Object tracking records
---*---

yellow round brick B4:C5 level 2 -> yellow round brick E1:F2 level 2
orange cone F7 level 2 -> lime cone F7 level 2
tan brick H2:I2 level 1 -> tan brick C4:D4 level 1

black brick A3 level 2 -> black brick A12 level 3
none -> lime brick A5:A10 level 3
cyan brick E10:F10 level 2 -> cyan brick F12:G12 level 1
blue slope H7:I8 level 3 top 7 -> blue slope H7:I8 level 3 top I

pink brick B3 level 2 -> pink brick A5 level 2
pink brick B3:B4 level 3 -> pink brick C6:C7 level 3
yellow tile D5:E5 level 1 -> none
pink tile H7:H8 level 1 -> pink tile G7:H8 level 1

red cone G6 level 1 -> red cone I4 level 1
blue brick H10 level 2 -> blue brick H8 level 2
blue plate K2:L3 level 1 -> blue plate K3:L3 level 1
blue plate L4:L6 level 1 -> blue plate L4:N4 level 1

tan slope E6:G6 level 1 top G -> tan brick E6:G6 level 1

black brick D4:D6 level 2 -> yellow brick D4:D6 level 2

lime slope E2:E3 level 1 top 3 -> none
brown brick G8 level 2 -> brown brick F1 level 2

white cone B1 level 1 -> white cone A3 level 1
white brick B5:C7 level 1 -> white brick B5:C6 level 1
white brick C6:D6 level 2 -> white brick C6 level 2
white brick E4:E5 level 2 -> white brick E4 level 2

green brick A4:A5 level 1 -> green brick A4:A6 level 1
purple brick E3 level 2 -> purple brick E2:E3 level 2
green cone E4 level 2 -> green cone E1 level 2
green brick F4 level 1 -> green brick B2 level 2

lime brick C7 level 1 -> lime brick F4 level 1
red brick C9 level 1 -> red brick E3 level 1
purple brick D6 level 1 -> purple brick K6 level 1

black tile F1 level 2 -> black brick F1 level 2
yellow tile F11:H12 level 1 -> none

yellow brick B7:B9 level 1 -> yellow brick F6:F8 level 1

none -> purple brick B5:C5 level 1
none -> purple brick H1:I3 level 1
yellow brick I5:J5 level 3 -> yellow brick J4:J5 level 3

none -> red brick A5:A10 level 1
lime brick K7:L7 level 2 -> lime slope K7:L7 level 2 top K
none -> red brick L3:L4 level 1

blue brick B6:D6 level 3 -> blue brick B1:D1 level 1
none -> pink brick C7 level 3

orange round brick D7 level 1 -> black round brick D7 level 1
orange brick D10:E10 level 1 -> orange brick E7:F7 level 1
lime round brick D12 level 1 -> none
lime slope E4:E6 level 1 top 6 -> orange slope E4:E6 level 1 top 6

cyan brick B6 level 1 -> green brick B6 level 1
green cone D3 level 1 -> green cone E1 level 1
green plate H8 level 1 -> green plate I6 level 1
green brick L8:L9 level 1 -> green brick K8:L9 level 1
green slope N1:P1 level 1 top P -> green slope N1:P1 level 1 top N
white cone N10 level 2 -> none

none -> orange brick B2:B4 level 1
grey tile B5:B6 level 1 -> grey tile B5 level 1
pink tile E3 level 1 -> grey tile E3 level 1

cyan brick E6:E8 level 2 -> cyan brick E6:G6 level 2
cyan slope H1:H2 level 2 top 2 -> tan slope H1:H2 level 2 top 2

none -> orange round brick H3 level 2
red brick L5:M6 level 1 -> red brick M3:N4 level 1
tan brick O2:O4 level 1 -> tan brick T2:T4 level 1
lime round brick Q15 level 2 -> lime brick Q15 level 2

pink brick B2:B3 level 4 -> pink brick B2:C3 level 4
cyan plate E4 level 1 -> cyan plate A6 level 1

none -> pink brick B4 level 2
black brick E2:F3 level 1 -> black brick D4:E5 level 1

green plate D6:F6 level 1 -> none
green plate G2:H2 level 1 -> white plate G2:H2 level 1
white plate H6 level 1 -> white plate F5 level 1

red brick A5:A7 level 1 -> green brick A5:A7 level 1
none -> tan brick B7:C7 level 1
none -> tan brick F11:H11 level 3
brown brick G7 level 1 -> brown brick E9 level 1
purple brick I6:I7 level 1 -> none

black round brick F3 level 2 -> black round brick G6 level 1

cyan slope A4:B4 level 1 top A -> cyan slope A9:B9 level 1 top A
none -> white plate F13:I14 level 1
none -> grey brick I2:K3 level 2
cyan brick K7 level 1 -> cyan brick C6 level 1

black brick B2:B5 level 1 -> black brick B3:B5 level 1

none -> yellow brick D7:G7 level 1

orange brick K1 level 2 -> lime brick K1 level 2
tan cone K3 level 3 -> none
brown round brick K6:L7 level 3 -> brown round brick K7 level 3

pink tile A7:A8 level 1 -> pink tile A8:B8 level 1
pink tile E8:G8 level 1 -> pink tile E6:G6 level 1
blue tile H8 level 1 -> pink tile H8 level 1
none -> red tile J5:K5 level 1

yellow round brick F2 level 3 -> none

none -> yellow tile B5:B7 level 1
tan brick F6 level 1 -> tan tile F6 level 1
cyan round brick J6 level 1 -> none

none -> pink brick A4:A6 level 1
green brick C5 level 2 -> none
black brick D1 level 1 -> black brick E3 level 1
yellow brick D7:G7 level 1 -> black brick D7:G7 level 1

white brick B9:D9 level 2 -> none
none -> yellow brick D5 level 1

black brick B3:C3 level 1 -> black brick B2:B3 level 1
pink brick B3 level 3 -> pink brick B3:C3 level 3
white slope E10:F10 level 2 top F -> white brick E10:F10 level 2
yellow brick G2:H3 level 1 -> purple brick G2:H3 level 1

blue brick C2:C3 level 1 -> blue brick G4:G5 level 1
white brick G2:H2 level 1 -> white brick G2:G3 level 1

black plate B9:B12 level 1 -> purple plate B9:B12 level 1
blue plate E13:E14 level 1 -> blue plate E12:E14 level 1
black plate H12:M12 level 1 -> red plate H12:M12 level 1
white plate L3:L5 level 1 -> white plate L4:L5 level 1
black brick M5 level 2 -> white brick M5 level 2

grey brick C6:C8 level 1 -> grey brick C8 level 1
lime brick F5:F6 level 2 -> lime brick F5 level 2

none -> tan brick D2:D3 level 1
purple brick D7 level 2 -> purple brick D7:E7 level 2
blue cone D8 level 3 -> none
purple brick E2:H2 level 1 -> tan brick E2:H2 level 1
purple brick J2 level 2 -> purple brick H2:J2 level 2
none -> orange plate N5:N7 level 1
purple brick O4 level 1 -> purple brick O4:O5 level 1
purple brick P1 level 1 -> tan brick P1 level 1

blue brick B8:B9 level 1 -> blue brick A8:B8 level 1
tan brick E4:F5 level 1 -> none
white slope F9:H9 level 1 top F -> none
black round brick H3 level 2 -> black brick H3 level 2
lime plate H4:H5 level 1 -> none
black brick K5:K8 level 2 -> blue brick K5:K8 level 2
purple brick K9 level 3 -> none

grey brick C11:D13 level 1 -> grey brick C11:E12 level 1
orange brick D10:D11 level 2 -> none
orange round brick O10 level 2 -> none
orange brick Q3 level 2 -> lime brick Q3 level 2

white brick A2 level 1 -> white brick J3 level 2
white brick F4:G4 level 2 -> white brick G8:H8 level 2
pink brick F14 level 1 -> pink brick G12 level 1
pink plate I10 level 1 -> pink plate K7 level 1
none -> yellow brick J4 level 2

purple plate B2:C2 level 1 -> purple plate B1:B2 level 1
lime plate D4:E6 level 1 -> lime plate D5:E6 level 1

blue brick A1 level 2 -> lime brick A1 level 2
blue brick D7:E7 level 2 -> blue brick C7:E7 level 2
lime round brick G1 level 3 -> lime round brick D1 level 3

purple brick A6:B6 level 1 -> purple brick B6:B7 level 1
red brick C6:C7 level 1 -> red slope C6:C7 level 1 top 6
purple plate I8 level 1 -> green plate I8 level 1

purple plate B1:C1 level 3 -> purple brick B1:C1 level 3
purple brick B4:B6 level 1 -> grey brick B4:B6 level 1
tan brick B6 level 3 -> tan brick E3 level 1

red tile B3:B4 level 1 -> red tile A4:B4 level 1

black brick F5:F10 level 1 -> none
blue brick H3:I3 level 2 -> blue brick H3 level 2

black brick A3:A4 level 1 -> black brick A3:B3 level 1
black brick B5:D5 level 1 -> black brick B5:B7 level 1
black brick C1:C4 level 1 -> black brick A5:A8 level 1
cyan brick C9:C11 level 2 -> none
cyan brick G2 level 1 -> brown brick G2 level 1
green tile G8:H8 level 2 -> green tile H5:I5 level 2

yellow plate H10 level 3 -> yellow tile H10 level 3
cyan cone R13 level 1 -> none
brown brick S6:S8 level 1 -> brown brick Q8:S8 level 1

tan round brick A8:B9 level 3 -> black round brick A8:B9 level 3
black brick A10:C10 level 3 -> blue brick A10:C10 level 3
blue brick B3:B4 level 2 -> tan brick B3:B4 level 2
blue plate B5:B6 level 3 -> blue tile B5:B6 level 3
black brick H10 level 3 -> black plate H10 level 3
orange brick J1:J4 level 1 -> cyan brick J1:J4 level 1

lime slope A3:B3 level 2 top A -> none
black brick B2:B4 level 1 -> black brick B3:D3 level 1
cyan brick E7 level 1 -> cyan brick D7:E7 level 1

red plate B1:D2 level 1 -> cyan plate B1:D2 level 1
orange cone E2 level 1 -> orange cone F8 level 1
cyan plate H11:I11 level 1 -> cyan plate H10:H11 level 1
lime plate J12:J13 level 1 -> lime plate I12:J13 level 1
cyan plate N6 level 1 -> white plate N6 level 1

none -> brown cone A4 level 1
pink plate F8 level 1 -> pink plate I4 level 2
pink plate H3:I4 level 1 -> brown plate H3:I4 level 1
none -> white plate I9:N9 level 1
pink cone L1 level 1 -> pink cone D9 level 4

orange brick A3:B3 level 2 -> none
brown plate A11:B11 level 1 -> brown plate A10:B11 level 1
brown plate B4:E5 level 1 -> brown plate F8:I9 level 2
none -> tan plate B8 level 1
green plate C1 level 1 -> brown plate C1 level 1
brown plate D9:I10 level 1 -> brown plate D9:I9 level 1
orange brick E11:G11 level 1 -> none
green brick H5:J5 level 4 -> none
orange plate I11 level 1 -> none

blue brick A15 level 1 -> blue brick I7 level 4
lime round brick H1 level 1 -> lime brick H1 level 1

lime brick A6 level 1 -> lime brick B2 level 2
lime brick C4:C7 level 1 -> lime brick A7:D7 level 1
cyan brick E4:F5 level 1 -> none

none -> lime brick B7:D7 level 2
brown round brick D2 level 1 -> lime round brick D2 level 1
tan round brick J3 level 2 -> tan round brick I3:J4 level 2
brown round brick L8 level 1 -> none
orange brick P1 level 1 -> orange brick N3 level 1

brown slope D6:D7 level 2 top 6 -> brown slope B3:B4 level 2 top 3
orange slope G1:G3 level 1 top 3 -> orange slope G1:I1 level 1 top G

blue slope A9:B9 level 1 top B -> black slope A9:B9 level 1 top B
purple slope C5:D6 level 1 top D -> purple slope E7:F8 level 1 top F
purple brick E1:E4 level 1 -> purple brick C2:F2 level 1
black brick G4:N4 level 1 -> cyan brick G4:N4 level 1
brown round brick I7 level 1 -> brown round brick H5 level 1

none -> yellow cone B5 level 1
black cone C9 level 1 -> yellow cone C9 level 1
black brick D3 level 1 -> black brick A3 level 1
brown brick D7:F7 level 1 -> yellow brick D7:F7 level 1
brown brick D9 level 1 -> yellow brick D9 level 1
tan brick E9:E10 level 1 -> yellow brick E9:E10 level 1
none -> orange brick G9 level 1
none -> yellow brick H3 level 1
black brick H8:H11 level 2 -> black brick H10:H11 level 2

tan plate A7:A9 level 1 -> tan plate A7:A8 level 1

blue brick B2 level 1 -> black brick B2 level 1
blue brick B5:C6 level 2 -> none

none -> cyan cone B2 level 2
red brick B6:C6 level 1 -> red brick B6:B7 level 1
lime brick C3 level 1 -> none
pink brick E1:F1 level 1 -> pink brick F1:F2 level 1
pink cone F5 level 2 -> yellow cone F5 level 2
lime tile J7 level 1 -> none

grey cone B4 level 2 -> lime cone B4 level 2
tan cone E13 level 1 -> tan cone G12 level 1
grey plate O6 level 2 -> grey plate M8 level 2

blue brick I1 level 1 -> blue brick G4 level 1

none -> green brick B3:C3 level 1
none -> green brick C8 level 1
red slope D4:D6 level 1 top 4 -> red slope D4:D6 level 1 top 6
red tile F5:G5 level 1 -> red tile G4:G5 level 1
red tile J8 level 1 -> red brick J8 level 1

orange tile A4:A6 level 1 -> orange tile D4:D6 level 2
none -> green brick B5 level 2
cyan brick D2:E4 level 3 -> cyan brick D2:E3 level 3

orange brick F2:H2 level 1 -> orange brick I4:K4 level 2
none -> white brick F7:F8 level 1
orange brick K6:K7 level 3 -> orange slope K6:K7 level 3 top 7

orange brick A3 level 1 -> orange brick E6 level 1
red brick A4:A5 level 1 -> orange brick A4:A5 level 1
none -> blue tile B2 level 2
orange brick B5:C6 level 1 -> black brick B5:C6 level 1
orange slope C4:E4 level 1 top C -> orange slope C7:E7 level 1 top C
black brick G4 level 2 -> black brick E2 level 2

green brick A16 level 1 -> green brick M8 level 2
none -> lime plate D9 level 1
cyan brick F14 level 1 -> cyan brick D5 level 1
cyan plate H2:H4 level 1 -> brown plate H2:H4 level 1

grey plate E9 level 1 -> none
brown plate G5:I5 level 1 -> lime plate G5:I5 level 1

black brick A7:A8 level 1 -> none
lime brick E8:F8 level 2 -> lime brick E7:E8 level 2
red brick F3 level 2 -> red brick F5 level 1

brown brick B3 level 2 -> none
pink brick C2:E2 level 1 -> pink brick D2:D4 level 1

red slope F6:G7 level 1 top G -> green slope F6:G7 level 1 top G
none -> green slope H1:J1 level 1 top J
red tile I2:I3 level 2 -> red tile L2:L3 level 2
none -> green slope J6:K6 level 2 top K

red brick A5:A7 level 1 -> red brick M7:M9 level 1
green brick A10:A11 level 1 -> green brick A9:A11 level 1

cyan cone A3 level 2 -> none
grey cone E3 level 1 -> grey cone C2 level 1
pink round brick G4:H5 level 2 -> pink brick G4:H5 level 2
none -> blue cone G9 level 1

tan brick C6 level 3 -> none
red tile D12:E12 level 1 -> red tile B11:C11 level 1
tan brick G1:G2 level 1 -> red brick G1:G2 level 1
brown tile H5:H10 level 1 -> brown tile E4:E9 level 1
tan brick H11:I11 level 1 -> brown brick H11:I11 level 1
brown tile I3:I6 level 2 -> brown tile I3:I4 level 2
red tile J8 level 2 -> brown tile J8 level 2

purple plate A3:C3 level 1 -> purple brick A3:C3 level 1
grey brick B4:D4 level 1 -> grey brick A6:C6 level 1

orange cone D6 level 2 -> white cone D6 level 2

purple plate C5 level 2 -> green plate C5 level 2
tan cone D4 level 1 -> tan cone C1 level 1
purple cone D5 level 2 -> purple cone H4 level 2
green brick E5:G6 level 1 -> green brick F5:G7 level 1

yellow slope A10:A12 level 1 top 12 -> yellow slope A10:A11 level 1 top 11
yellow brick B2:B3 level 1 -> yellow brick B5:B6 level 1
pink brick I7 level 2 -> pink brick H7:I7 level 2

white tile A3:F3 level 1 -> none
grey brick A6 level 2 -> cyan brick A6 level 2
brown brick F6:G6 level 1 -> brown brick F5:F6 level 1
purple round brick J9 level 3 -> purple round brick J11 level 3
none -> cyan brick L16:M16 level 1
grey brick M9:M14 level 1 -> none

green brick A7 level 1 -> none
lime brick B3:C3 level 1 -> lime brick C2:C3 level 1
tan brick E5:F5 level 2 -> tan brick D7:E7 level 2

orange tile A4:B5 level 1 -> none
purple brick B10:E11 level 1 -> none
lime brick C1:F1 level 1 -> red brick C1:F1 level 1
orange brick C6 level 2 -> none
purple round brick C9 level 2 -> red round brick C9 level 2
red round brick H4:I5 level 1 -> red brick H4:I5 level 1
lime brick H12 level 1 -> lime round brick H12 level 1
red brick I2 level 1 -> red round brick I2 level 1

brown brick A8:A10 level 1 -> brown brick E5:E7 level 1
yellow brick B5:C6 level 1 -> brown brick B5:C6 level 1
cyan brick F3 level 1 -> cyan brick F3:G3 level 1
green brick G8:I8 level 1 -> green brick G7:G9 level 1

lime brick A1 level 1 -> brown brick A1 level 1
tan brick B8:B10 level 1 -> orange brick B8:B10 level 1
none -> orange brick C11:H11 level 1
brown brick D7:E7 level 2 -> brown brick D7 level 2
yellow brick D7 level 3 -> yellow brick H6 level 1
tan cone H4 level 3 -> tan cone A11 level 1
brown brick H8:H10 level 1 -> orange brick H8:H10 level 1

---*---

> ACTIVITY
Please return the lines above that run from the line containing "pink plate H3:I4" to the line containing "orange plate I11 level 1 -> none", inclusive, exactly and with no other lines.

> SOLUTION TO THIS EXERCISE
pink plate H3:I4 level 1 -> brown plate H3:I4 level 1
none -> white plate I9:N9 level 1
pink cone L1 level 1 -> pink cone D9 level 4

orange brick A3:B3 level 2 -> none
brown plate A11:B11 level 1 -> brown plate A10:B11 level 1
brown plate B4:E5 level 1 -> brown plate F8:I9 level 2
none -> tan plate B8 level 1
green plate C1 level 1 -> brown plate C1 level 1
brown plate D9:I10 level 1 -> brown plate D9:I9 level 1
orange brick E11:G11 level 1 -> none
green brick H5:J5 level 4 -> none
orange plate I11 level 1 -> none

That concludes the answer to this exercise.